- Directions for this task -
A picture-free, exact copy of all the records below is the goal.

Scene difference descriptions
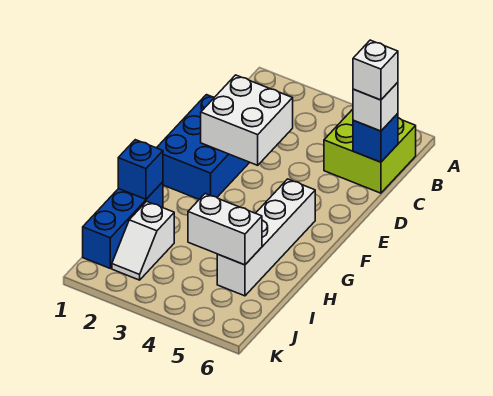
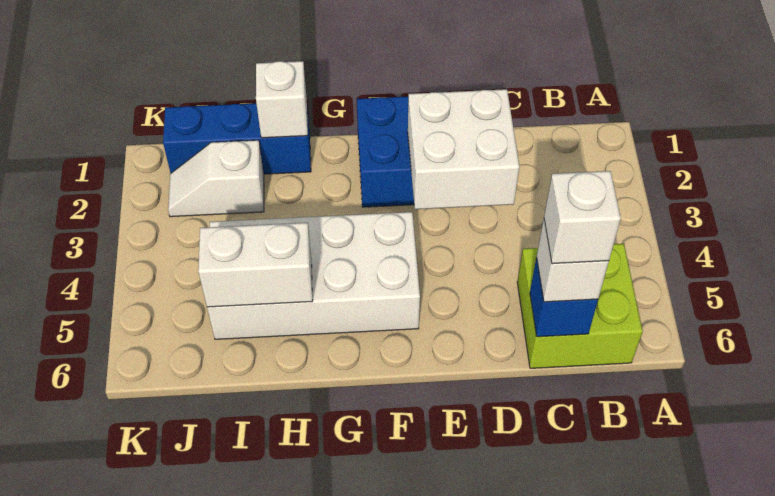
white brick F5:I5 level 1 -> white brick F4:I5 level 1
blue brick H1 level 2 -> white brick H1 level 2
white brick I4:I5 level 2 -> white brick H5:I5 level 2

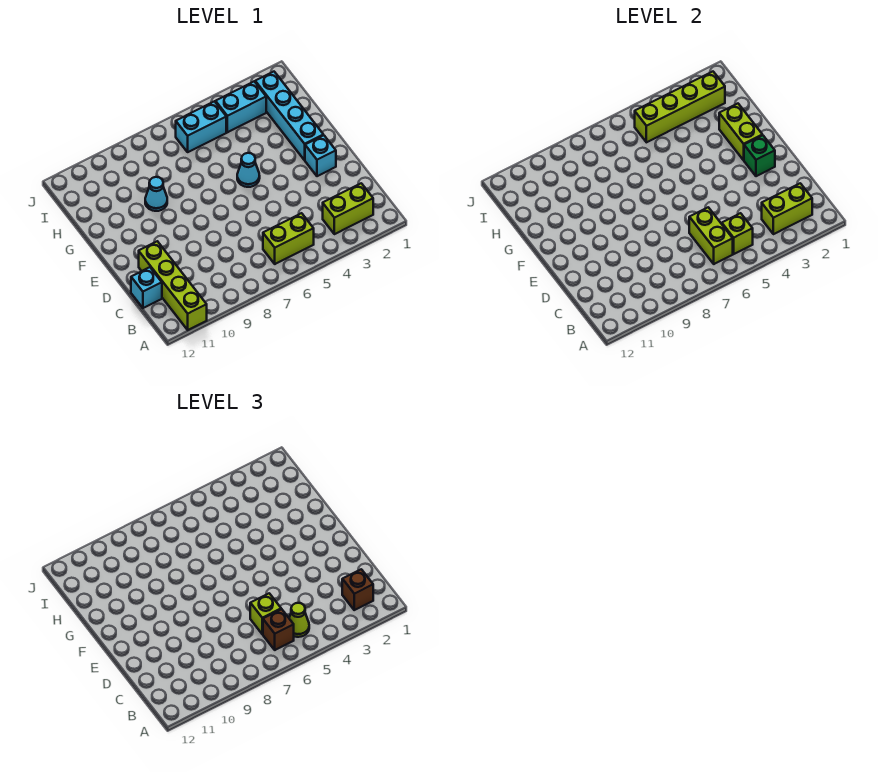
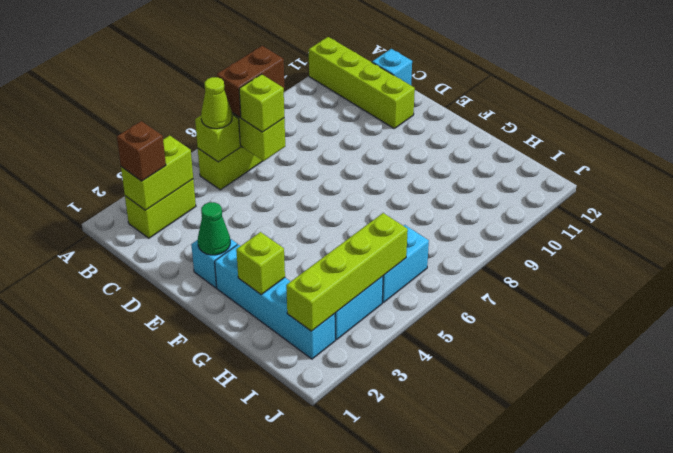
brown brick B6 level 3 -> brown brick B6:B7 level 3
green brick E2 level 2 -> green cone E2 level 2
lime brick F2:G2 level 2 -> lime brick G2 level 2
cyan cone F5 level 1 -> none
cyan cone G9 level 1 -> none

- Problem solution -
white brick F5:I5 level 1 -> white brick F4:I5 level 1
blue brick H1 level 2 -> white brick H1 level 2
white brick I4:I5 level 2 -> white brick H5:I5 level 2

brown brick B6 level 3 -> brown brick B6:B7 level 3
green brick E2 level 2 -> green cone E2 level 2
lime brick F2:G2 level 2 -> lime brick G2 level 2
cyan cone F5 level 1 -> none
cyan cone G9 level 1 -> none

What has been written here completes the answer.